* WHAT IS BEING ASKED *
Repeat exactly the lines from the start of the records below through the line that contains "in_second: [563, 232, 34, 62]", including both.

* EXERCISE MATERIALS *
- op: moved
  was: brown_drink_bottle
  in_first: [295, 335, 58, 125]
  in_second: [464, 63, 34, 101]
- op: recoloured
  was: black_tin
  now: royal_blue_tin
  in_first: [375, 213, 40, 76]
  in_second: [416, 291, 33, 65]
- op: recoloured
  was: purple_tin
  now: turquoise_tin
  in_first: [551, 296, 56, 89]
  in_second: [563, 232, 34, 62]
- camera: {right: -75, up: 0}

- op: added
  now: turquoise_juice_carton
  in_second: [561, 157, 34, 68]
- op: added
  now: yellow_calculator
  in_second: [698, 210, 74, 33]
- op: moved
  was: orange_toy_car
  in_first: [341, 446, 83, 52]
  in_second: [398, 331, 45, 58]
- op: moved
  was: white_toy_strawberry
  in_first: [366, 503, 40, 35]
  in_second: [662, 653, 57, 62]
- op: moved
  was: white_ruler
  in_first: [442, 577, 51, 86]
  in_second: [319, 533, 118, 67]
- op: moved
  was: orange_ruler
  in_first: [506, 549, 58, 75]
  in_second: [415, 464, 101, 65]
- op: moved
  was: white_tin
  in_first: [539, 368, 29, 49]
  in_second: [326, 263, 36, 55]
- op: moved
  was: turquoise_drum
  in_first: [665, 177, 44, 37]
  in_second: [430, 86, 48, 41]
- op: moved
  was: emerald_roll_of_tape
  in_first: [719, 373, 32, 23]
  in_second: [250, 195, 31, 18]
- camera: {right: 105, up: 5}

* EXERCISE ANSWER *
- op: moved
  was: brown_drink_bottle
  in_first: [295, 335, 58, 125]
  in_second: [464, 63, 34, 101]
- op: recoloured
  was: black_tin
  now: royal_blue_tin
  in_first: [375, 213, 40, 76]
  in_second: [416, 291, 33, 65]
- op: recoloured
  was: purple_tin
  now: turquoise_tin
  in_first: [551, 296, 56, 89]
  in_second: [563, 232, 34, 62]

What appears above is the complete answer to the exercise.